> Aim of the task
Reproduce all of the data that follows, character for character.

> Data provided
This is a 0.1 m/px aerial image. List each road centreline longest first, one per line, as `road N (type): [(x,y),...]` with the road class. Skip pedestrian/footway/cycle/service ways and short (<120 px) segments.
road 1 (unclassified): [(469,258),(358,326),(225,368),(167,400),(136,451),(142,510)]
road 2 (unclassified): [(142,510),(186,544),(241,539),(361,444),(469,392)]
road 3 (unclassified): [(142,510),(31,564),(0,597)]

> Exercise answer
This is a 0.1 m/px aerial image. List each road centreline longest first, one per line, as `road N (type): [(x,y),...]` with the road class. Skip pedestrian/footway/cycle/service ways and short (<120 px) segments.
road 1 (unclassified): [(469,258),(358,326),(225,368),(167,400),(136,451),(142,510)]
road 2 (unclassified): [(142,510),(186,544),(241,539),(361,444),(469,392)]
road 3 (unclassified): [(142,510),(31,564),(0,597)]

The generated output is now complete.